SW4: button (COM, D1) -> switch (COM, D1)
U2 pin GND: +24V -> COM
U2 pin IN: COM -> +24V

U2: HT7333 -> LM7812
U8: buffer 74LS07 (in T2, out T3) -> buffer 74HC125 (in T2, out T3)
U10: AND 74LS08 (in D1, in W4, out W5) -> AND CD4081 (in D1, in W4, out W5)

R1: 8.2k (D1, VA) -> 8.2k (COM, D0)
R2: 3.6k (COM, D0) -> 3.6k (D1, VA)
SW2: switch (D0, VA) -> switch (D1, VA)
--
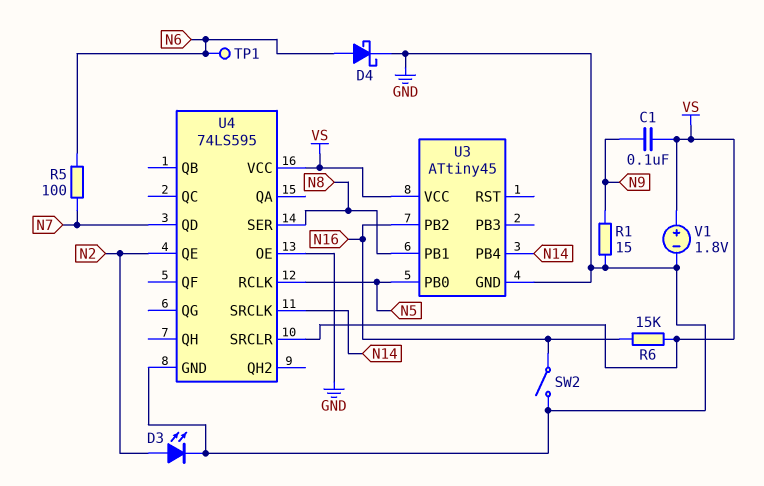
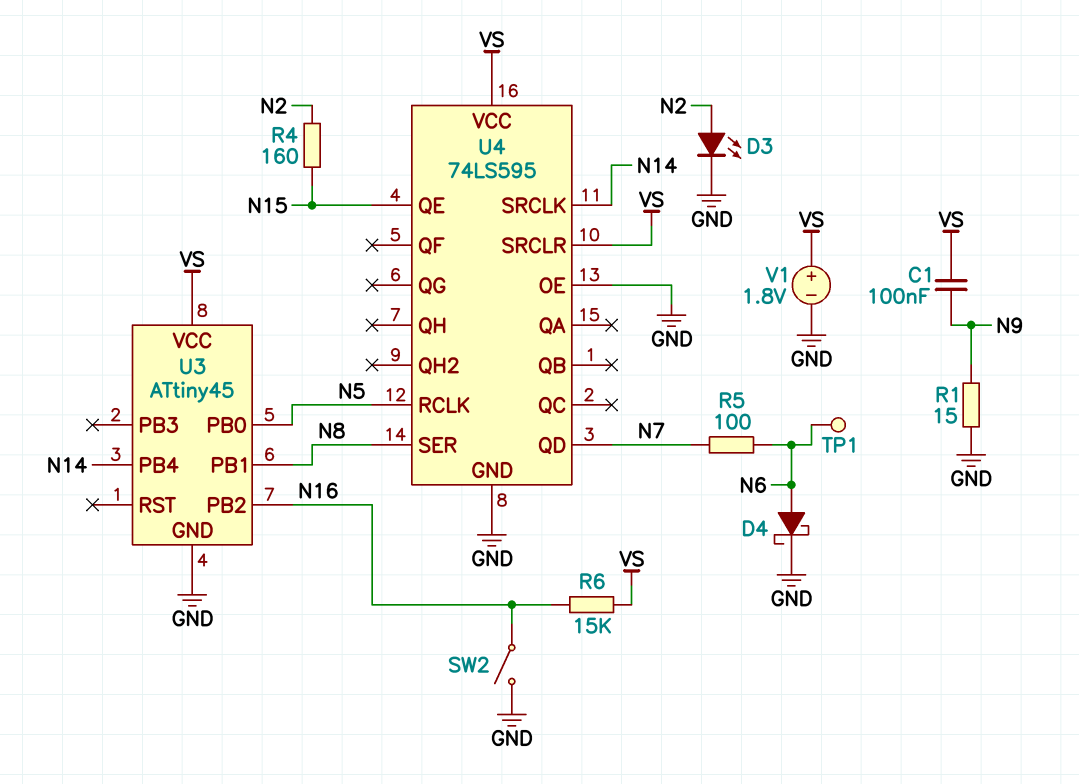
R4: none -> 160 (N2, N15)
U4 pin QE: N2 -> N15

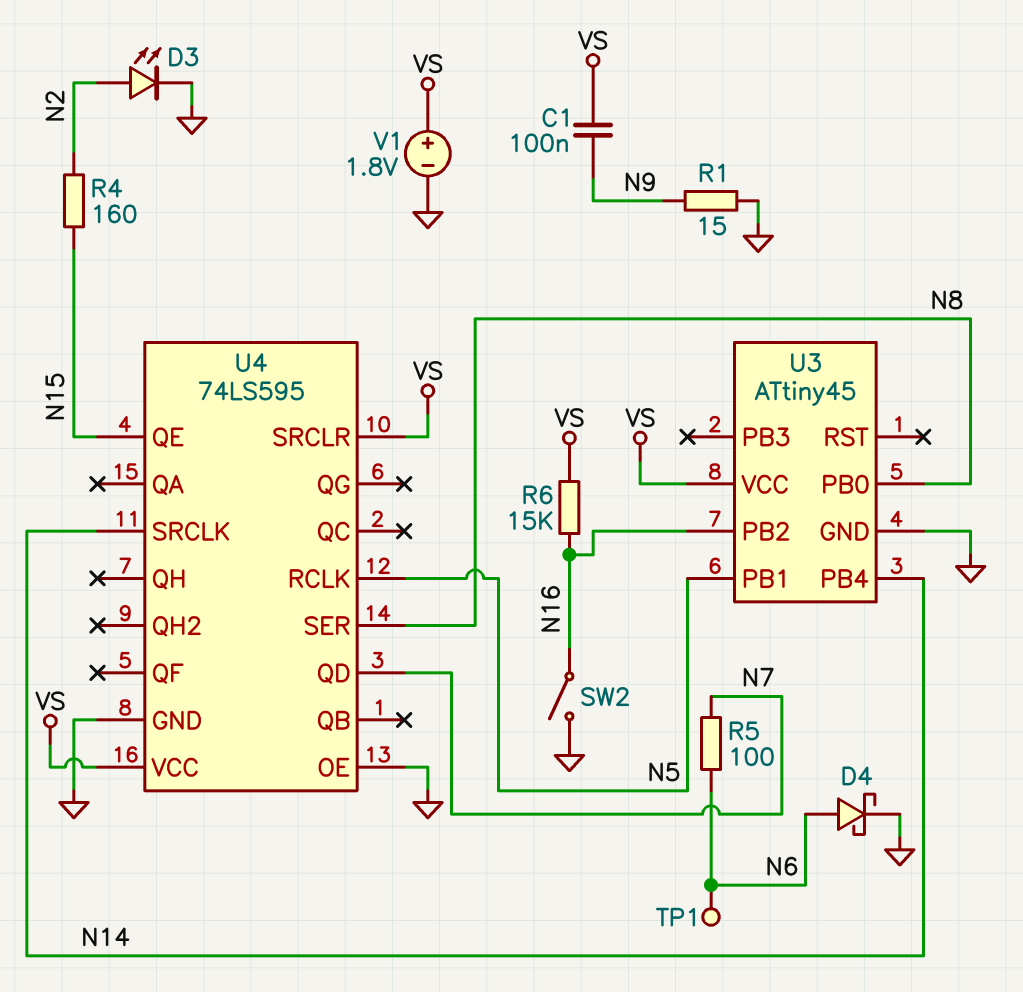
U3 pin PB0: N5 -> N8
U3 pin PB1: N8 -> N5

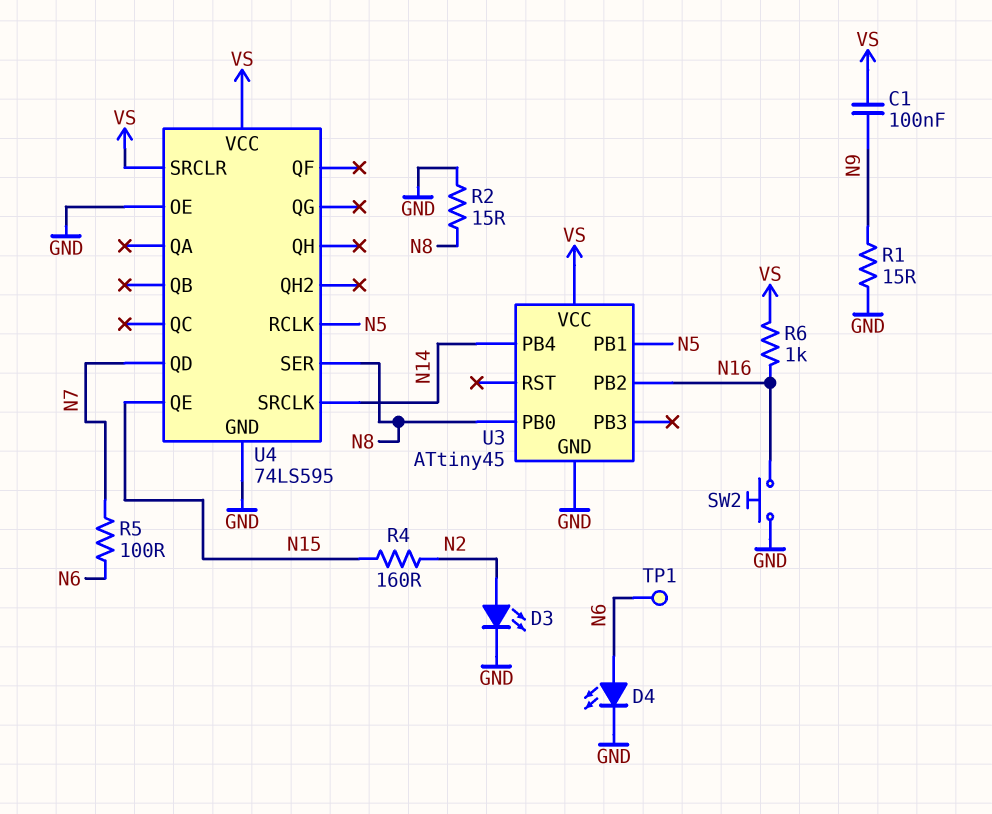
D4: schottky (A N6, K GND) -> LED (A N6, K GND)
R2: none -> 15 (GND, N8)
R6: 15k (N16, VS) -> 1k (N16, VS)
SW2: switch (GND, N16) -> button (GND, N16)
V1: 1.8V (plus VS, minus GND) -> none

Activity: How many lines of the records contain "switch"? Answer with the number only.

Task solution: 3